(Material to process begins)

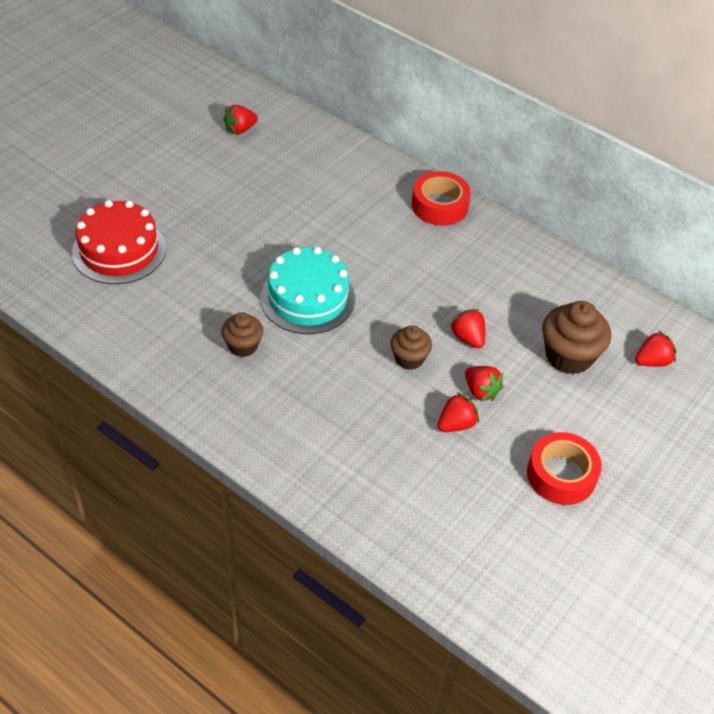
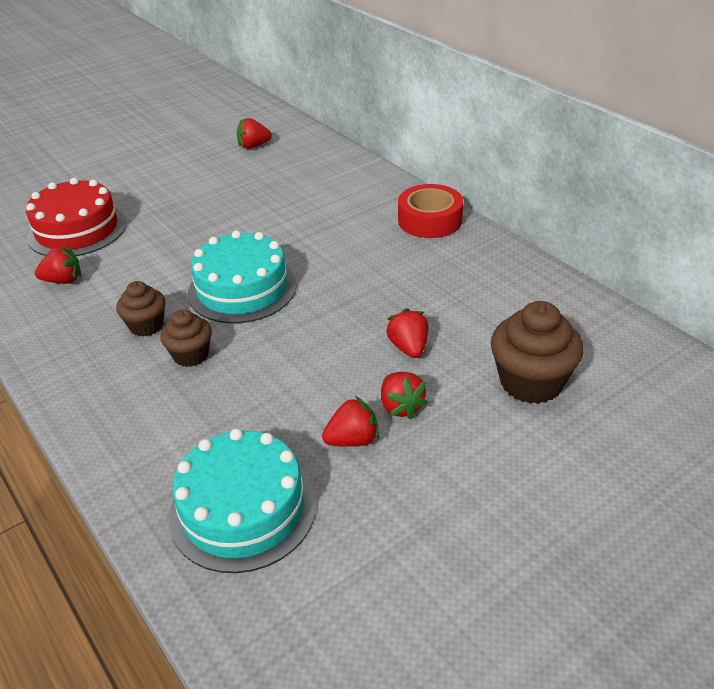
camera: 20 degrees right, 10 degrees down
(399, 491) = (243, 509): none -> turquoise cake
(409, 358) = (327, 360): brown cupcake -> brown cupcake (191, 355)
(561, 475) = (471, 524): red tape -> none
(652, 361) = (645, 402): red strawberry -> red strawberry (63, 280)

(Material to process ends)

[About this task] Retype, exactly and only, the lines running from the one with "(399, 491) = (243, 509): none" through the final line of the listing above.

[Result of this exercise]
(399, 491) = (243, 509): none -> turquoise cake
(409, 358) = (327, 360): brown cupcake -> brown cupcake (191, 355)
(561, 475) = (471, 524): red tape -> none
(652, 361) = (645, 402): red strawberry -> red strawberry (63, 280)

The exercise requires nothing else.